◆ **Data to examine**:
╔══

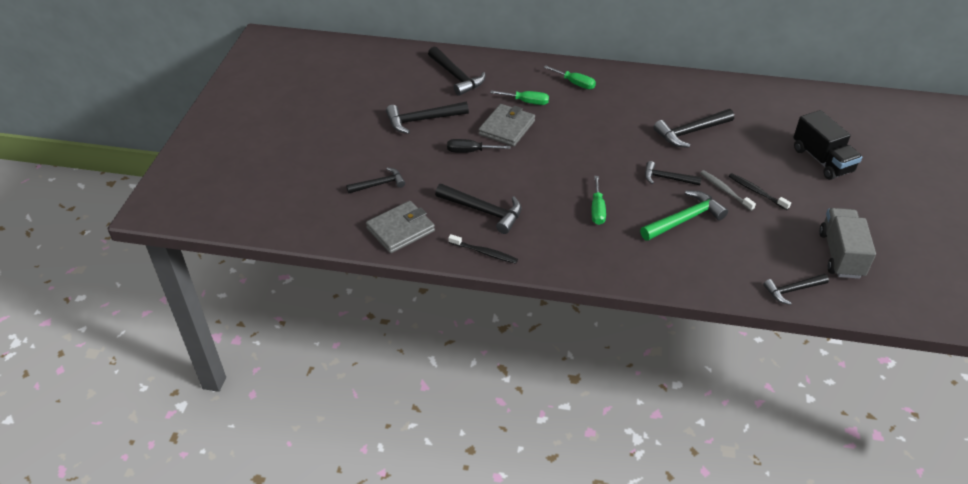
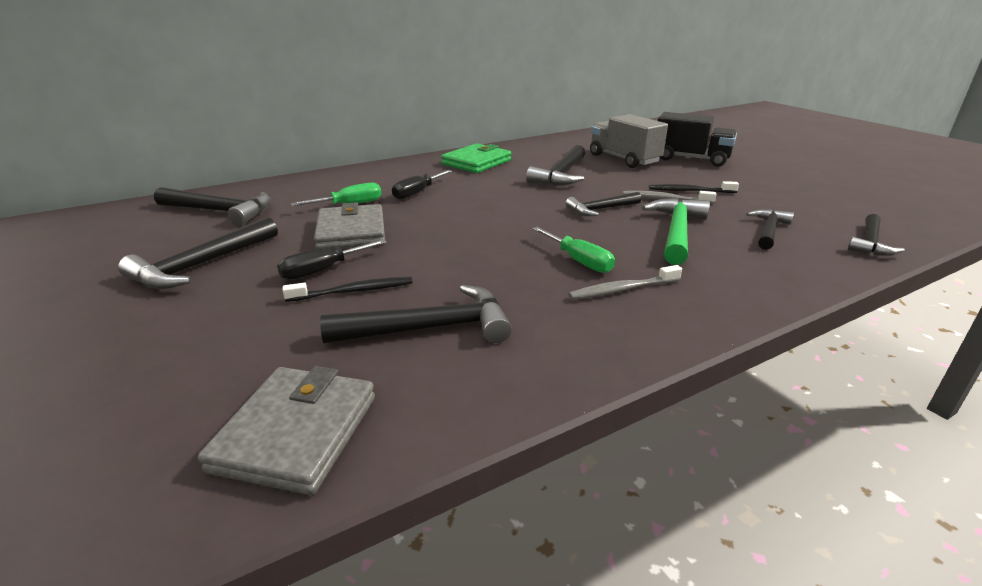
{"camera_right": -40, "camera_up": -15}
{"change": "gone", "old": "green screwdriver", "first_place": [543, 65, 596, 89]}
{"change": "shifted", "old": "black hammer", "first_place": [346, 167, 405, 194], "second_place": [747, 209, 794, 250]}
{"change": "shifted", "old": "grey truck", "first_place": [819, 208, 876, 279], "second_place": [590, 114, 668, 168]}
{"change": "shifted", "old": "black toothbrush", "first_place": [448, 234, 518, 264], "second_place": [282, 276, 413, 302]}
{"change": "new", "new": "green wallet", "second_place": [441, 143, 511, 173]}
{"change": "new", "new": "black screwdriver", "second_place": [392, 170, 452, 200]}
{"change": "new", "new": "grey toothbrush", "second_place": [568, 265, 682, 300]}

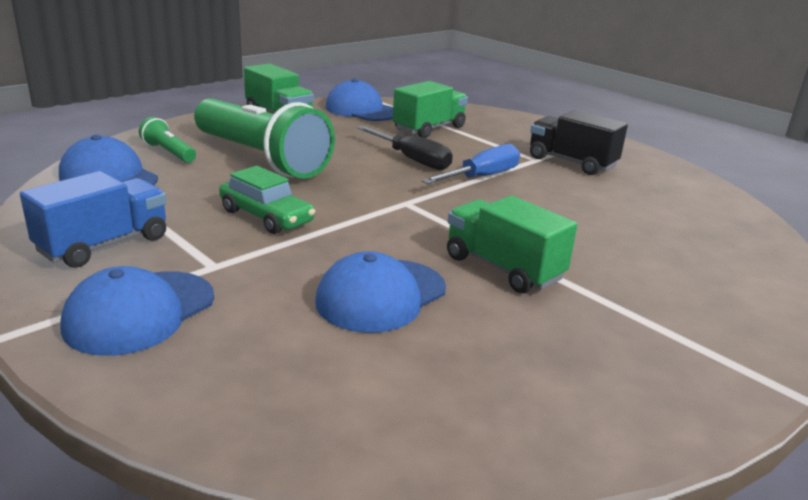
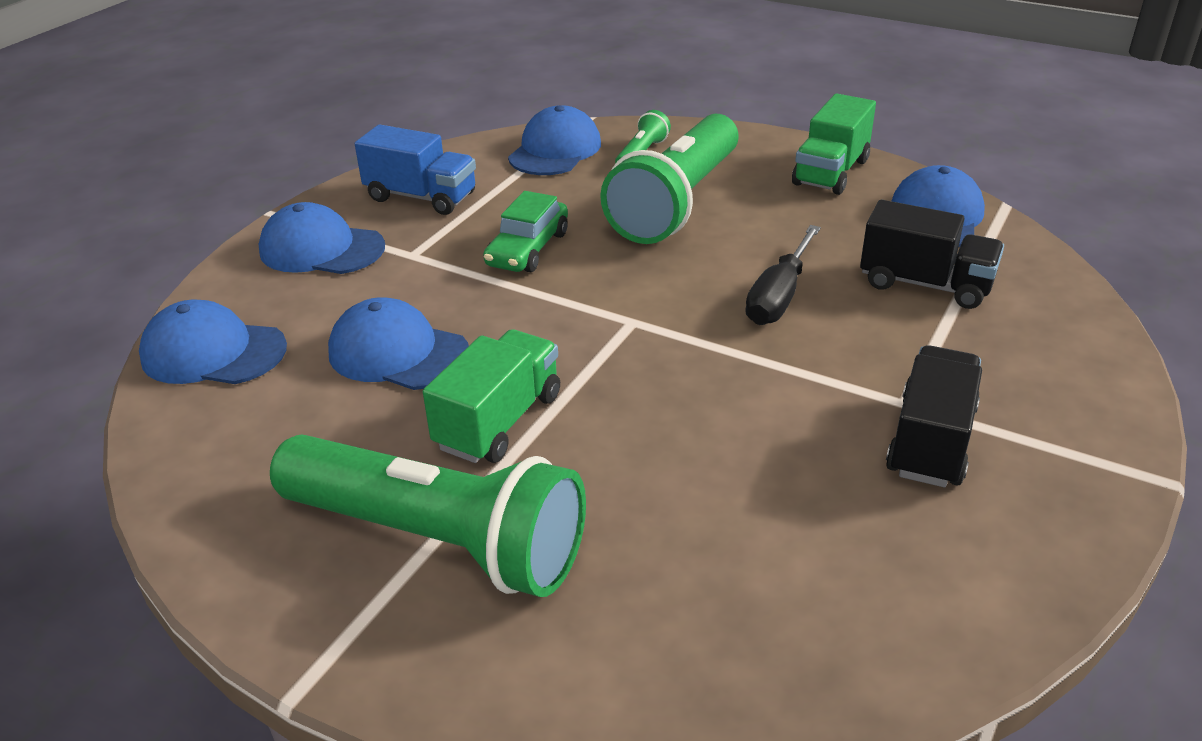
{"camera_right": 75, "camera_up": 10}
{"change": "repainted", "old": "green truck", "new": "black truck", "first_place": [393, 81, 468, 138], "second_place": [860, 200, 1004, 309]}
{"change": "gone", "old": "blue screwdriver", "first_place": [422, 144, 520, 184]}
{"change": "new", "new": "blue cap", "second_place": [139, 300, 287, 384]}
{"change": "new", "new": "green flashlight", "second_place": [270, 435, 586, 597]}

╚══

◆ **Problem details**:
Quote the material word for word, dropping any images it holds.

◆ **Expected answer**:
{"camera_right": -40, "camera_up": -15}
{"change": "gone", "old": "green screwdriver", "first_place": [543, 65, 596, 89]}
{"change": "shifted", "old": "black hammer", "first_place": [346, 167, 405, 194], "second_place": [747, 209, 794, 250]}
{"change": "shifted", "old": "grey truck", "first_place": [819, 208, 876, 279], "second_place": [590, 114, 668, 168]}
{"change": "shifted", "old": "black toothbrush", "first_place": [448, 234, 518, 264], "second_place": [282, 276, 413, 302]}
{"change": "new", "new": "green wallet", "second_place": [441, 143, 511, 173]}
{"change": "new", "new": "black screwdriver", "second_place": [392, 170, 452, 200]}
{"change": "new", "new": "grey toothbrush", "second_place": [568, 265, 682, 300]}

{"camera_right": 75, "camera_up": 10}
{"change": "repainted", "old": "green truck", "new": "black truck", "first_place": [393, 81, 468, 138], "second_place": [860, 200, 1004, 309]}
{"change": "gone", "old": "blue screwdriver", "first_place": [422, 144, 520, 184]}
{"change": "new", "new": "blue cap", "second_place": [139, 300, 287, 384]}
{"change": "new", "new": "green flashlight", "second_place": [270, 435, 586, 597]}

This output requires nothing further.